** Requirement **
Produce a verbatim transcription of the records below, beginning at the line containing "(528, 471) = (518, 606): none -> pink padlock" and ending at the final line; include only those lines.

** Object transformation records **
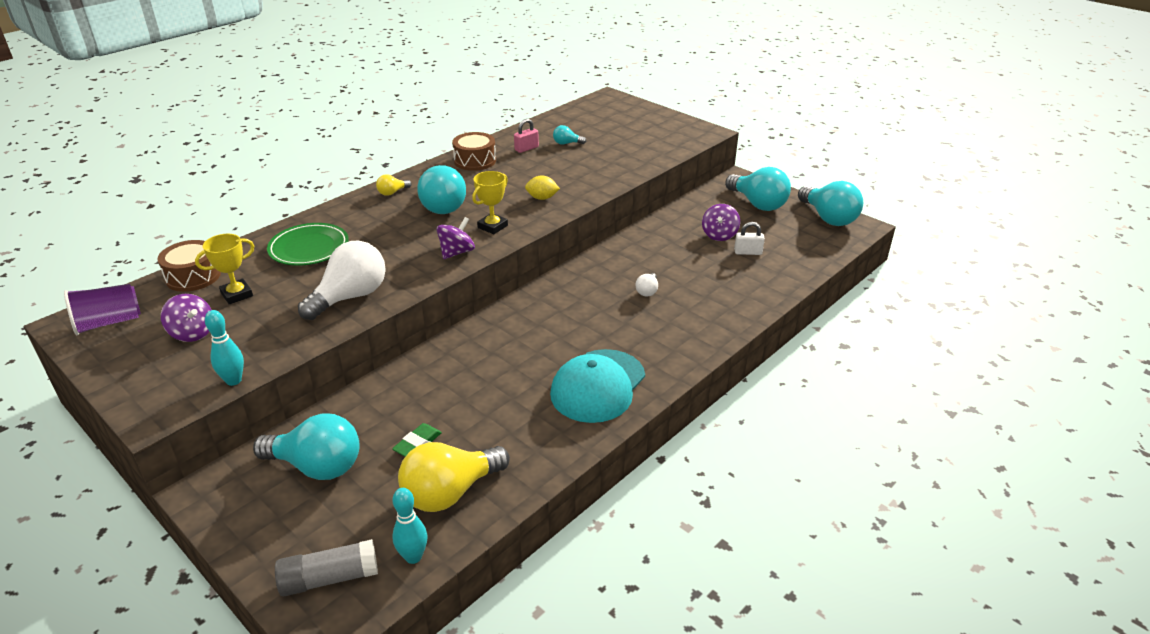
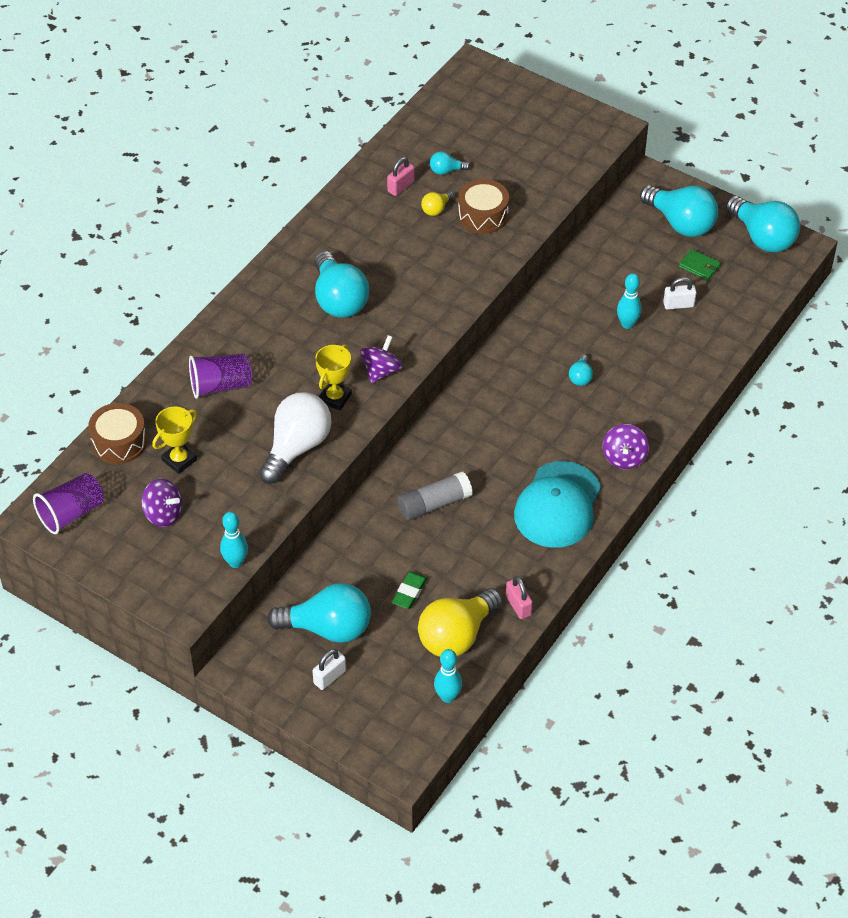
camera: 10 degrees left, 15 degrees up
(293, 516) = (329, 677): none -> white padlock
(309, 248) = (220, 386): green plate -> purple cup
(329, 578) = (387, 725): grey glue stick -> grey glue stick (434, 504)
(392, 192) = (272, 286): yellow light bulb -> yellow light bulb (436, 209)
(475, 161) = (346, 217): brown drum -> brown drum (483, 215)
(492, 226) = (405, 327): yellow trophy -> yellow trophy (335, 398)
(528, 471) = (518, 606): none -> pink padlock
(542, 198) = (445, 273): yellow lemon -> none
(647, 291) = (580, 377): white light bulb -> turquoise light bulb
(699, 260) = (627, 324): none -> turquoise bowling pin
(719, 235) = (643, 281): purple spinning top -> purple spinning top (624, 457)
(770, 230) = (699, 266): none -> green wallet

** Written reply **
(528, 471) = (518, 606): none -> pink padlock
(542, 198) = (445, 273): yellow lemon -> none
(647, 291) = (580, 377): white light bulb -> turquoise light bulb
(699, 260) = (627, 324): none -> turquoise bowling pin
(719, 235) = (643, 281): purple spinning top -> purple spinning top (624, 457)
(770, 230) = (699, 266): none -> green wallet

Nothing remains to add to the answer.